◆ **Task prompt**
Print each entry in full, word for word, with no pictures in the result.

◆ **Input records**
****************

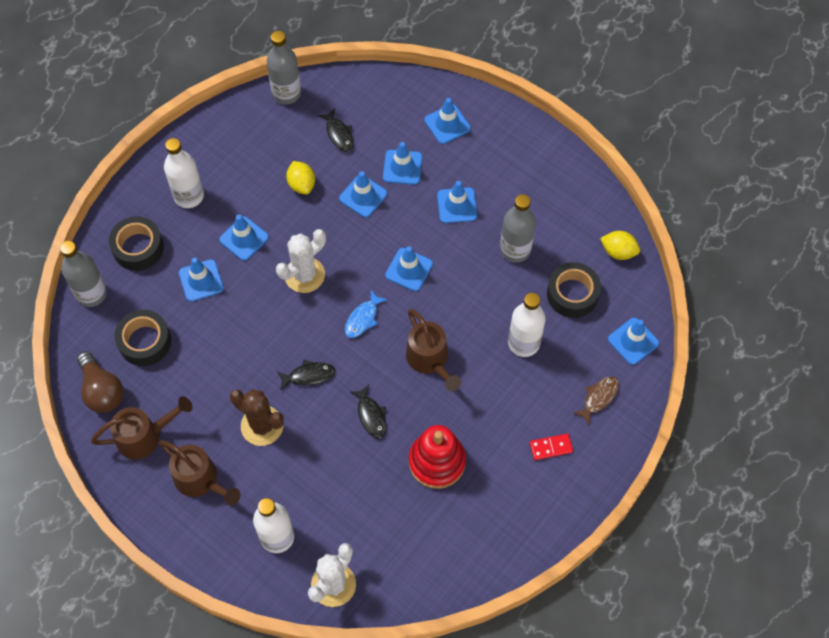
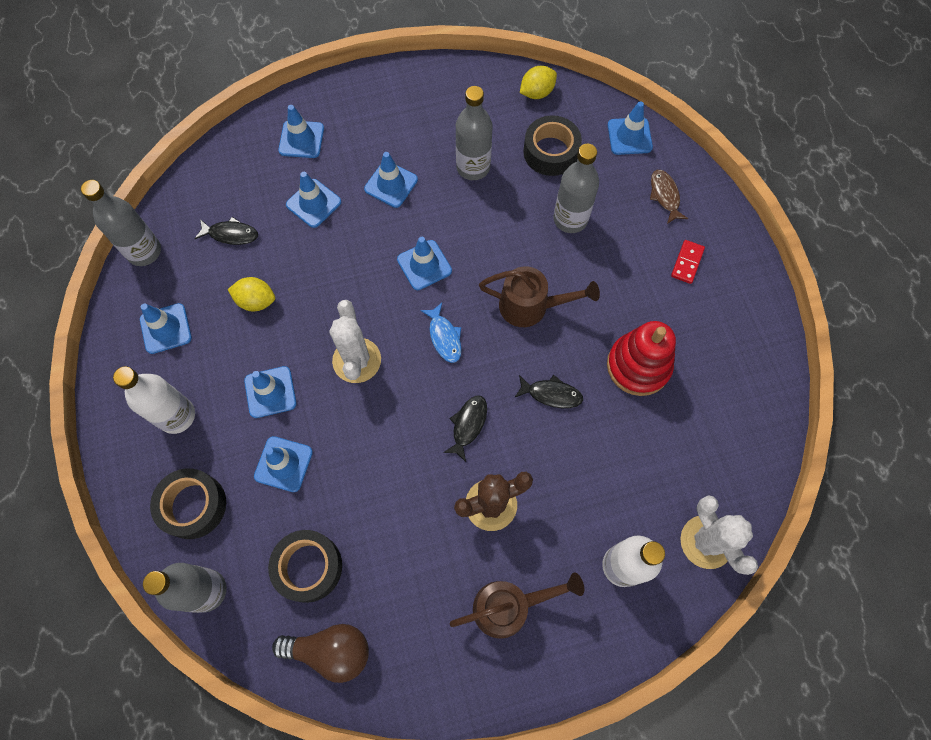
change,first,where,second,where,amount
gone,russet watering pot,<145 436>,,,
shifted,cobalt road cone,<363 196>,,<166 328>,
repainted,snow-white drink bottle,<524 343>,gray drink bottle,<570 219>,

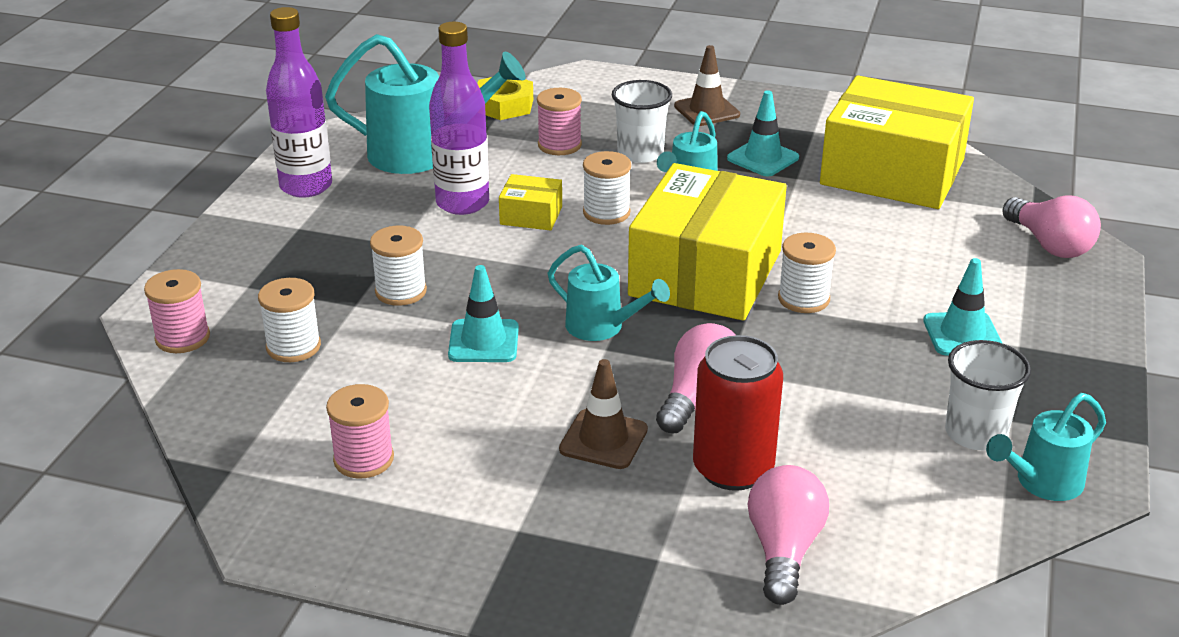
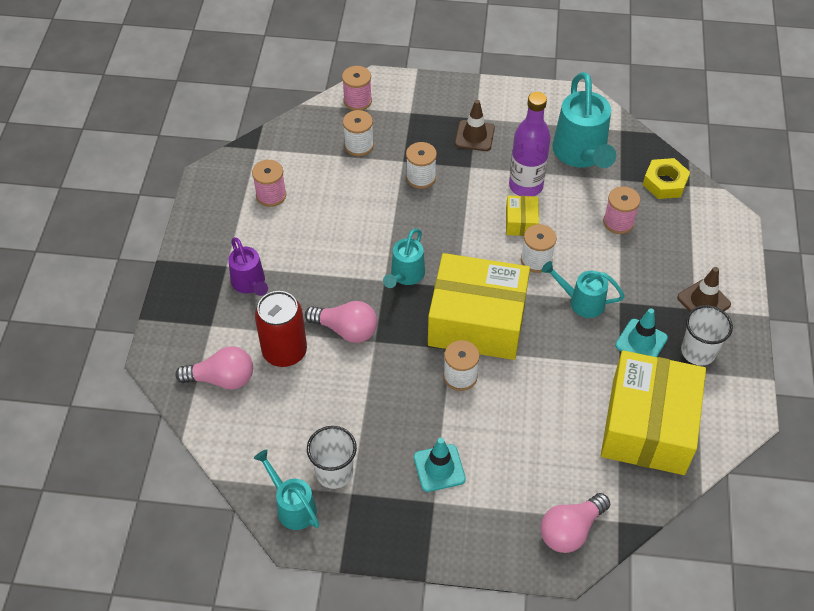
change,first,where,second,where,amount
gone,royal purple drink bottle,<306 186>,,,
gone,teal road cone,<483 341>,,,
new,,,royal purple watering pot,<250 284>,
shifted,russet road cone,<603 439>,,<474 136>,
shifted,snow-white beaker,<640 153>,,<698 351>,

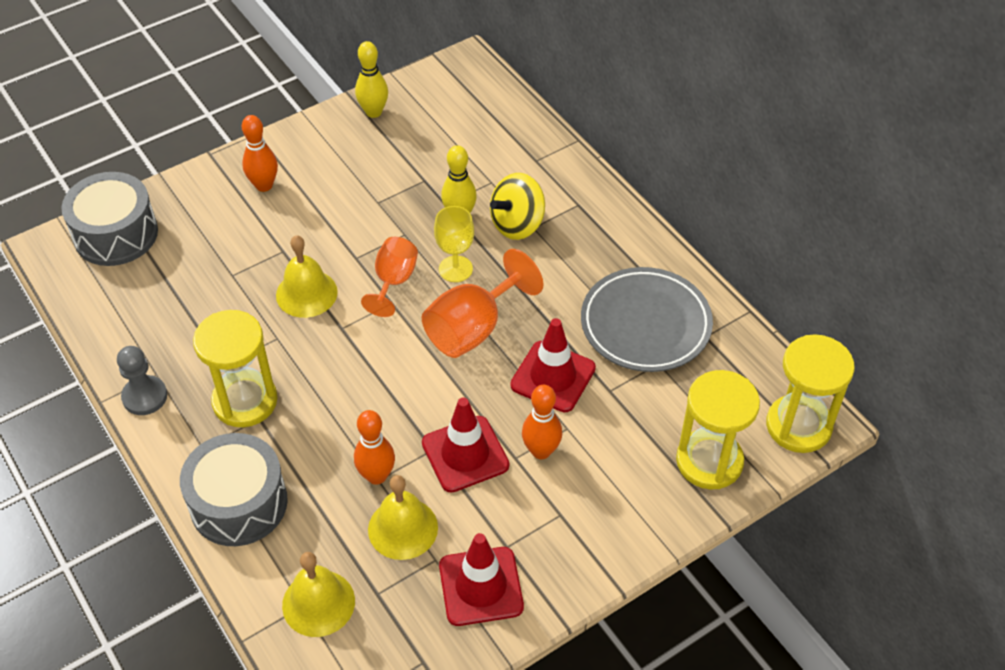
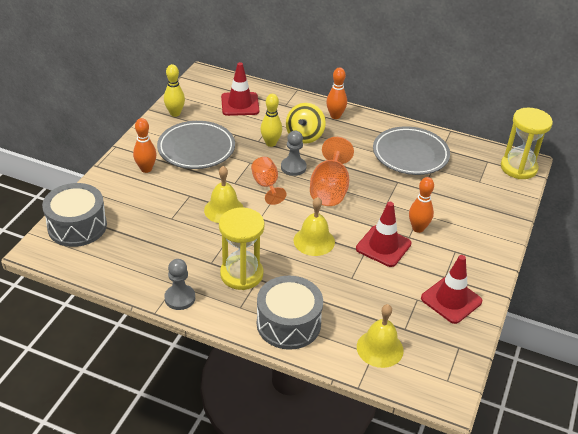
change,first,where,second,where,amount
gone,golden sand timer,<709 461>,,,
new,,,gray plate,<196 149>,
shifted,bright orange tenpin,<377 476>,,<335 116>,
shifted,golden bell,<403 528>,,<314 241>,
shifted,red road cone,<553 377>,,<240 104>,
swapped,golden goblet,<455 269>,gray pawn,<293 167>,

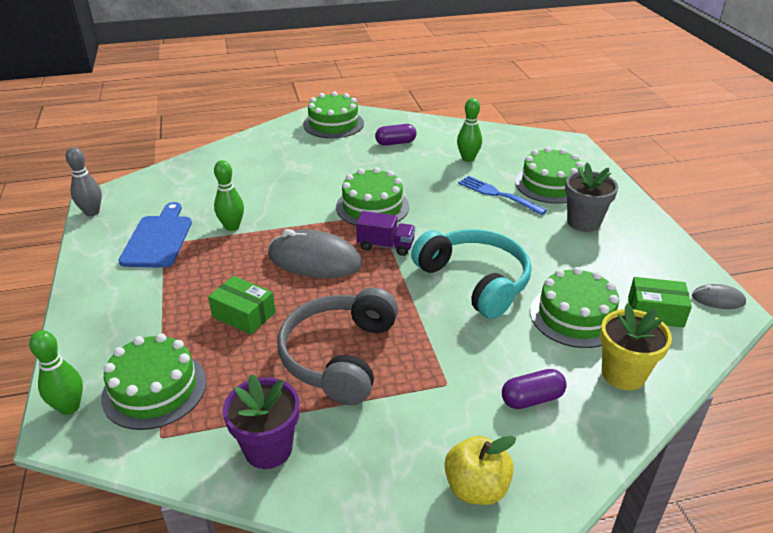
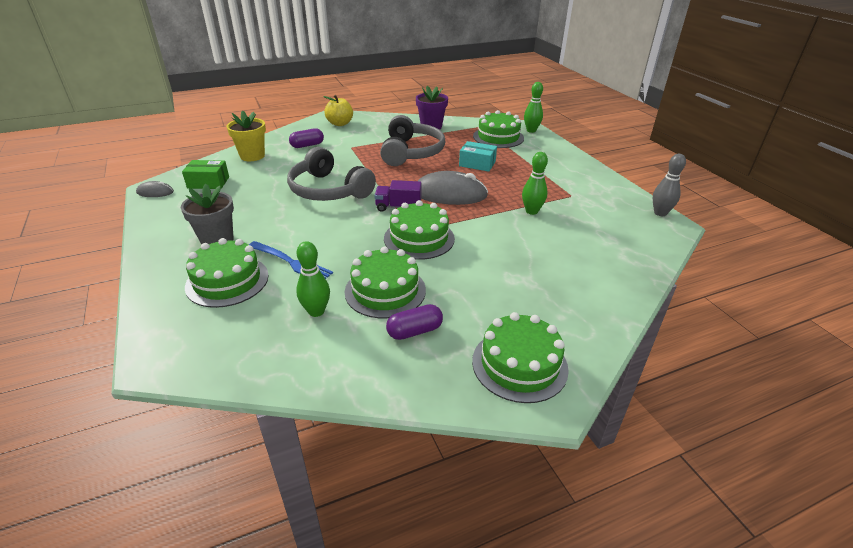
change,first,where,second,where,amount
gone,cobalt chopping board,<158 239>,,,
shifted,emerald layer cake,<575 316>,,<385 290>,
repainted,emerald parcel,<244 315>,teal parcel,<477 164>,
repainted,teal over-ear headphones,<475 281>,gray over-ear headphones,<328 190>,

****************

◆ **Answer below**
change,first,where,second,where,amount
gone,russet watering pot,<145 436>,,,
shifted,cobalt road cone,<363 196>,,<166 328>,
repainted,snow-white drink bottle,<524 343>,gray drink bottle,<570 219>,

change,first,where,second,where,amount
gone,royal purple drink bottle,<306 186>,,,
gone,teal road cone,<483 341>,,,
new,,,royal purple watering pot,<250 284>,
shifted,russet road cone,<603 439>,,<474 136>,
shifted,snow-white beaker,<640 153>,,<698 351>,

change,first,where,second,where,amount
gone,golden sand timer,<709 461>,,,
new,,,gray plate,<196 149>,
shifted,bright orange tenpin,<377 476>,,<335 116>,
shifted,golden bell,<403 528>,,<314 241>,
shifted,red road cone,<553 377>,,<240 104>,
swapped,golden goblet,<455 269>,gray pawn,<293 167>,

change,first,where,second,where,amount
gone,cobalt chopping board,<158 239>,,,
shifted,emerald layer cake,<575 316>,,<385 290>,
repainted,emerald parcel,<244 315>,teal parcel,<477 164>,
repainted,teal over-ear headphones,<475 281>,gray over-ear headphones,<328 190>,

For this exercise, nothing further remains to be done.